WORK TASK — The output must match the entries below exactly.
________________________________________
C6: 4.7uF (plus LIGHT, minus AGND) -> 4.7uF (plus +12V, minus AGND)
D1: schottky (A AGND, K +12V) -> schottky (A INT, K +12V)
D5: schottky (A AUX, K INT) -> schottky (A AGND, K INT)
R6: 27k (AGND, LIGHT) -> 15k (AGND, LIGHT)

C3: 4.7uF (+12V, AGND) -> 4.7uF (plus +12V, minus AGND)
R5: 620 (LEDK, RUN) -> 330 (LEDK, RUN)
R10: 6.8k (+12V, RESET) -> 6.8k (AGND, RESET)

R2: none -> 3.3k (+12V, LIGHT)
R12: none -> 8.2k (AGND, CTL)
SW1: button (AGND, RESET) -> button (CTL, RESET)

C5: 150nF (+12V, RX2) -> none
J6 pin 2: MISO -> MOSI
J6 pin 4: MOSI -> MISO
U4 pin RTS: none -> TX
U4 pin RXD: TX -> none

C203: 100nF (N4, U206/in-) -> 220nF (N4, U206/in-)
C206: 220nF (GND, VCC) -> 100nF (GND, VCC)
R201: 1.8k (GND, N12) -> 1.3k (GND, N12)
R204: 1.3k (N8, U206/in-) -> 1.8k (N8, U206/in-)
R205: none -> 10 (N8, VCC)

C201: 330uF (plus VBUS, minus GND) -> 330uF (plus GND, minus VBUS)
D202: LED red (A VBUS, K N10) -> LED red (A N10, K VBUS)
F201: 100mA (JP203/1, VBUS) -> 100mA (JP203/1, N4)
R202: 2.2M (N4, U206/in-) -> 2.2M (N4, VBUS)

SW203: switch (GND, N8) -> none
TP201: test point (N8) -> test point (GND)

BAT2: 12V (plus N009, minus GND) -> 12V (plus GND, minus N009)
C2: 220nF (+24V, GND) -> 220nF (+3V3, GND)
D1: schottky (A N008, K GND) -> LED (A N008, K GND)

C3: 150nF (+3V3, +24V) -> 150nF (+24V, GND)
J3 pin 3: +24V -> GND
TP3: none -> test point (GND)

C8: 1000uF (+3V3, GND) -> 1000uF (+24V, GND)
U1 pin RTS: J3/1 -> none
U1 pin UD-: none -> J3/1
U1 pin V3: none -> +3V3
________________________________________
TASK OUTPUT —
C6: 4.7uF (plus LIGHT, minus AGND) -> 4.7uF (plus +12V, minus AGND)
D1: schottky (A AGND, K +12V) -> schottky (A INT, K +12V)
D5: schottky (A AUX, K INT) -> schottky (A AGND, K INT)
R6: 27k (AGND, LIGHT) -> 15k (AGND, LIGHT)

C3: 4.7uF (+12V, AGND) -> 4.7uF (plus +12V, minus AGND)
R5: 620 (LEDK, RUN) -> 330 (LEDK, RUN)
R10: 6.8k (+12V, RESET) -> 6.8k (AGND, RESET)

R2: none -> 3.3k (+12V, LIGHT)
R12: none -> 8.2k (AGND, CTL)
SW1: button (AGND, RESET) -> button (CTL, RESET)

C5: 150nF (+12V, RX2) -> none
J6 pin 2: MISO -> MOSI
J6 pin 4: MOSI -> MISO
U4 pin RTS: none -> TX
U4 pin RXD: TX -> none

C203: 100nF (N4, U206/in-) -> 220nF (N4, U206/in-)
C206: 220nF (GND, VCC) -> 100nF (GND, VCC)
R201: 1.8k (GND, N12) -> 1.3k (GND, N12)
R204: 1.3k (N8, U206/in-) -> 1.8k (N8, U206/in-)
R205: none -> 10 (N8, VCC)

C201: 330uF (plus VBUS, minus GND) -> 330uF (plus GND, minus VBUS)
D202: LED red (A VBUS, K N10) -> LED red (A N10, K VBUS)
F201: 100mA (JP203/1, VBUS) -> 100mA (JP203/1, N4)
R202: 2.2M (N4, U206/in-) -> 2.2M (N4, VBUS)

SW203: switch (GND, N8) -> none
TP201: test point (N8) -> test point (GND)

BAT2: 12V (plus N009, minus GND) -> 12V (plus GND, minus N009)
C2: 220nF (+24V, GND) -> 220nF (+3V3, GND)
D1: schottky (A N008, K GND) -> LED (A N008, K GND)

C3: 150nF (+3V3, +24V) -> 150nF (+24V, GND)
J3 pin 3: +24V -> GND
TP3: none -> test point (GND)

C8: 1000uF (+3V3, GND) -> 1000uF (+24V, GND)
U1 pin RTS: J3/1 -> none
U1 pin UD-: none -> J3/1
U1 pin V3: none -> +3V3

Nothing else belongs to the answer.